■ **WORK ITEM**
Search the entries below for "right". Report each line where it occurs.

■ **INFORMATION PROVIDED**
>>>>
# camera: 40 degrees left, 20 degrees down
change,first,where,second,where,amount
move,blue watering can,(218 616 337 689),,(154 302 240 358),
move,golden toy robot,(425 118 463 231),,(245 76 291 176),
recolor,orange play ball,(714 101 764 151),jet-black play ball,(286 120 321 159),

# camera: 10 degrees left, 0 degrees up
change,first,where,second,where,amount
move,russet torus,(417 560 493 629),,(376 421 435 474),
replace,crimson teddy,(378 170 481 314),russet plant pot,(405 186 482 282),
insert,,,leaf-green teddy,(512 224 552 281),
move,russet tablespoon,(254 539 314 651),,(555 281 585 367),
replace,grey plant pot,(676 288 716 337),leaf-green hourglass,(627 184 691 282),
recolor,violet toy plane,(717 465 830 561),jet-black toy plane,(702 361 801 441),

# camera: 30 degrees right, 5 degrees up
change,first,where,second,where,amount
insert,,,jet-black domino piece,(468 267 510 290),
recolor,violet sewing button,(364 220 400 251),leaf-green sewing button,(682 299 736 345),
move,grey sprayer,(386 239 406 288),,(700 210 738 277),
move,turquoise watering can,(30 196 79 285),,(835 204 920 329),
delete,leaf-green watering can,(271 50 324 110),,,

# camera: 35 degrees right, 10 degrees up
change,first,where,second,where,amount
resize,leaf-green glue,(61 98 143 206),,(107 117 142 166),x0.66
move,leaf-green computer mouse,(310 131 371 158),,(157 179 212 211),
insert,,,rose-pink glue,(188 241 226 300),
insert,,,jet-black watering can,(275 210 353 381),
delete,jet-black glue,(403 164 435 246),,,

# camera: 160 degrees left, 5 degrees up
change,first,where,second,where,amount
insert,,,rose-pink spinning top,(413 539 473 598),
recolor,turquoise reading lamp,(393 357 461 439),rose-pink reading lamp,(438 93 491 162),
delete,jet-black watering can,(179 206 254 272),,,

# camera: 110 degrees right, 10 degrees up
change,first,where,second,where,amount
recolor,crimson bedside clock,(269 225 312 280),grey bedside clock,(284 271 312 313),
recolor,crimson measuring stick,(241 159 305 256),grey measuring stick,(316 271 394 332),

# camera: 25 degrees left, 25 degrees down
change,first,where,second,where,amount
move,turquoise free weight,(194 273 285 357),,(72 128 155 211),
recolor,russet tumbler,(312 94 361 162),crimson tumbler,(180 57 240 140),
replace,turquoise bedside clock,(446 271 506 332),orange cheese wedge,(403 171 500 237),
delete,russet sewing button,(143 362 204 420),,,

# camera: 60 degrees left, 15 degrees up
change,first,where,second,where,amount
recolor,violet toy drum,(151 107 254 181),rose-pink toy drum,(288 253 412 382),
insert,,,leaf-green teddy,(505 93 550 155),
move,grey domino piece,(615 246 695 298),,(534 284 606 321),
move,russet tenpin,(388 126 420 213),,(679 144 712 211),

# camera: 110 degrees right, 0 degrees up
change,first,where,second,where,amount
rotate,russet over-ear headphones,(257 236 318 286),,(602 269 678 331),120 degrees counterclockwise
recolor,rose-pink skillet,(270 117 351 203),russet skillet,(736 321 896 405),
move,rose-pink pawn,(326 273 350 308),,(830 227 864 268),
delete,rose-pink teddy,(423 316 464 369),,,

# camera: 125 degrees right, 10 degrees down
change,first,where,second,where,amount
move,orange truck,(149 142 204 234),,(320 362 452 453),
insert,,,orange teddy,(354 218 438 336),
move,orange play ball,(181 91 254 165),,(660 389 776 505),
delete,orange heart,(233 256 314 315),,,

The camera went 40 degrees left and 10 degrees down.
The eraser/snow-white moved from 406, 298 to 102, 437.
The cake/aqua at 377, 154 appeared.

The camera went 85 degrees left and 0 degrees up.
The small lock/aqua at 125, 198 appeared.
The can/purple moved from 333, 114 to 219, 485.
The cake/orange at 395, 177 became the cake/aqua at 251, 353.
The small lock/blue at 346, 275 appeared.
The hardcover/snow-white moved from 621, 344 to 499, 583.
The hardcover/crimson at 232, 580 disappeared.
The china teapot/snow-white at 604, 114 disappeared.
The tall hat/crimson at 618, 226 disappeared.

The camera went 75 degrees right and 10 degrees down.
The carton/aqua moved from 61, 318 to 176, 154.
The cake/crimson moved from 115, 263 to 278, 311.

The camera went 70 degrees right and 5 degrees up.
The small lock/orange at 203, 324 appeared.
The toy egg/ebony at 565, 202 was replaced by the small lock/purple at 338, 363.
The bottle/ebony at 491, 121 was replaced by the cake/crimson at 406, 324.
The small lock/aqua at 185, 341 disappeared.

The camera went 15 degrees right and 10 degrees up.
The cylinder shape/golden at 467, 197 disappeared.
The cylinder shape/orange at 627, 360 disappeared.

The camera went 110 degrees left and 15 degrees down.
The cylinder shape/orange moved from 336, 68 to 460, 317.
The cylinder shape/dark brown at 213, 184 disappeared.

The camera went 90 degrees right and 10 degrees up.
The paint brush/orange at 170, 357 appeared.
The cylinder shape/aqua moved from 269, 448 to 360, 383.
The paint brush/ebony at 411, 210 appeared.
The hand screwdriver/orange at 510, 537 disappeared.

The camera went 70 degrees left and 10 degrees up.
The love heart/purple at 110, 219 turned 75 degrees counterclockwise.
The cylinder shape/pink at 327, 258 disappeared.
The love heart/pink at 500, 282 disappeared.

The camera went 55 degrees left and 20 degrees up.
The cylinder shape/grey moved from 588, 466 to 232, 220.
<<<<
■ **ANSWER SPACE**
# camera: 30 degrees right, 5 degrees up
# camera: 35 degrees right, 10 degrees up
# camera: 110 degrees right, 10 degrees up
# camera: 110 degrees right, 0 degrees up
# camera: 125 degrees right, 10 degrees down
The camera went 75 degrees right and 10 degrees down.
The camera went 70 degrees right and 5 degrees up.
The camera went 15 degrees right and 10 degrees up.
The camera went 90 degrees right and 10 degrees up.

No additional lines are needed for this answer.